▶ _Work task_
Repeat the records exactly, minus the pictures.

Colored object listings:
┄┄┄┄┄┄┄┄┄┄┄┄┄┄┄┄┄┄┄┄

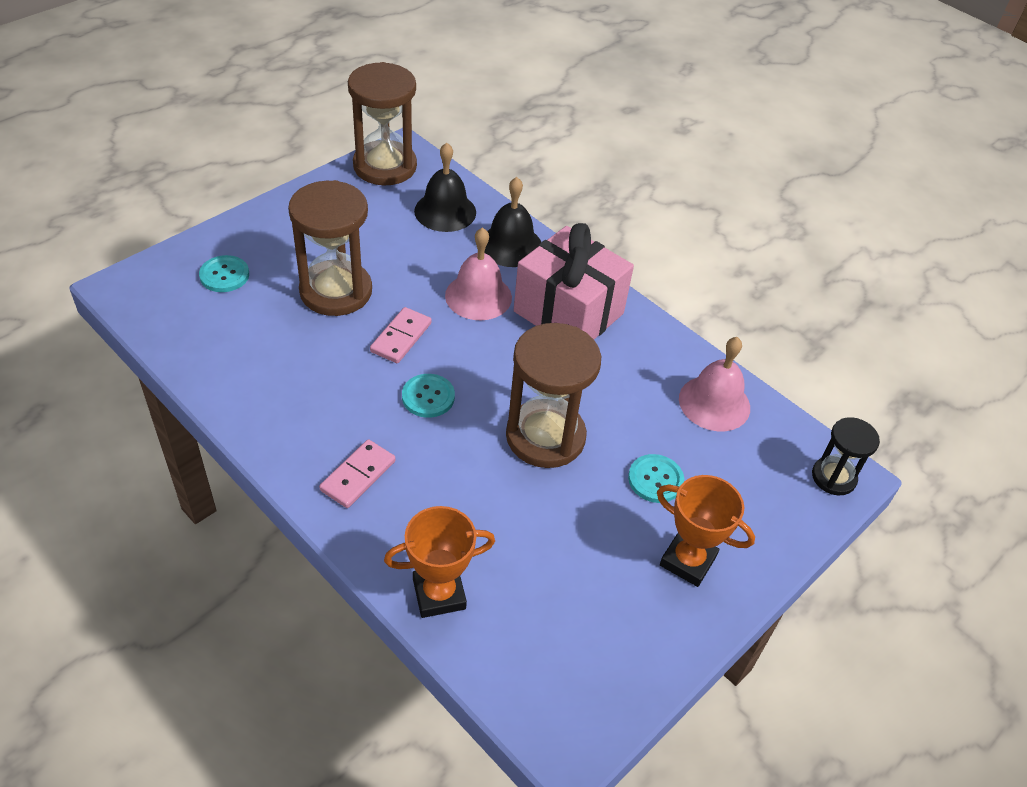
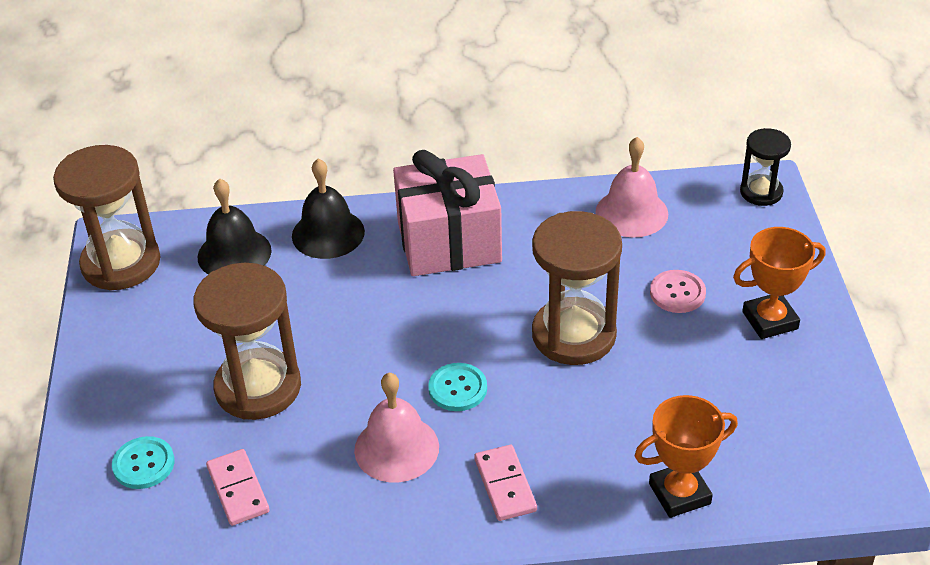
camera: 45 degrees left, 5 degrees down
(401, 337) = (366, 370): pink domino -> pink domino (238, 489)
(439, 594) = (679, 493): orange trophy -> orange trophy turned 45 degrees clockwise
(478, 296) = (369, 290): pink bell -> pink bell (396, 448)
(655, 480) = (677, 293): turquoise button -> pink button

┄┄┄┄┄┄┄┄┄┄┄┄┄┄┄┄┄┄┄┄

▶ _Written solution_
camera: 45 degrees left, 5 degrees down
(401, 337) = (366, 370): pink domino -> pink domino (238, 489)
(439, 594) = (679, 493): orange trophy -> orange trophy turned 45 degrees clockwise
(478, 296) = (369, 290): pink bell -> pink bell (396, 448)
(655, 480) = (677, 293): turquoise button -> pink button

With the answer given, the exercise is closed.